== INPUT DATA

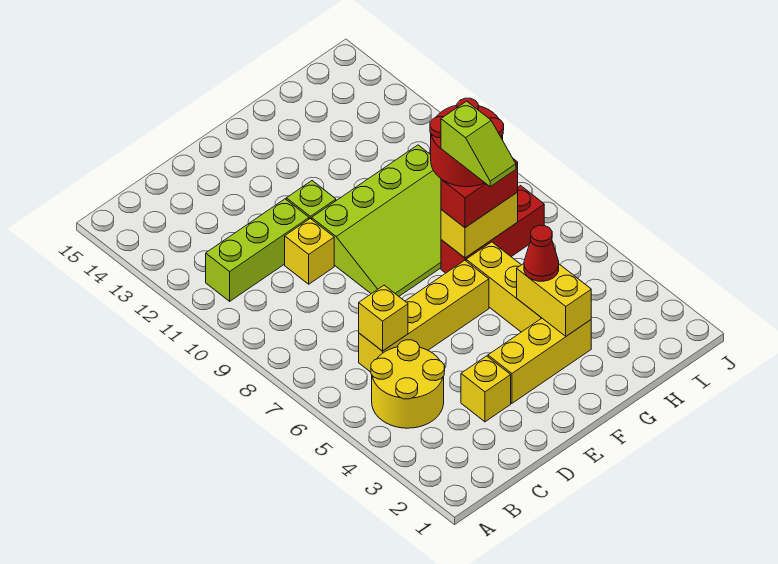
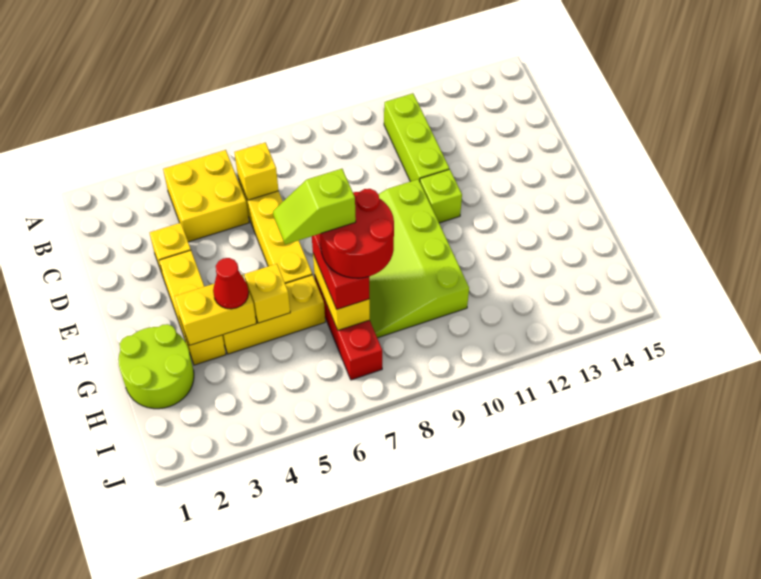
yellow round brick B4:C5 level 1 -> yellow brick B4:C5 level 1
yellow brick D10 level 1 -> yellow brick G5 level 2
none -> lime round brick G1:H2 level 1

====

EXERCISE BRIEF: Find the word "yellow" in the data and copy out each line where it turns up.

ANSWER FOR THIS EXERCISE:
yellow round brick B4:C5 level 1 -> yellow brick B4:C5 level 1
yellow brick D10 level 1 -> yellow brick G5 level 2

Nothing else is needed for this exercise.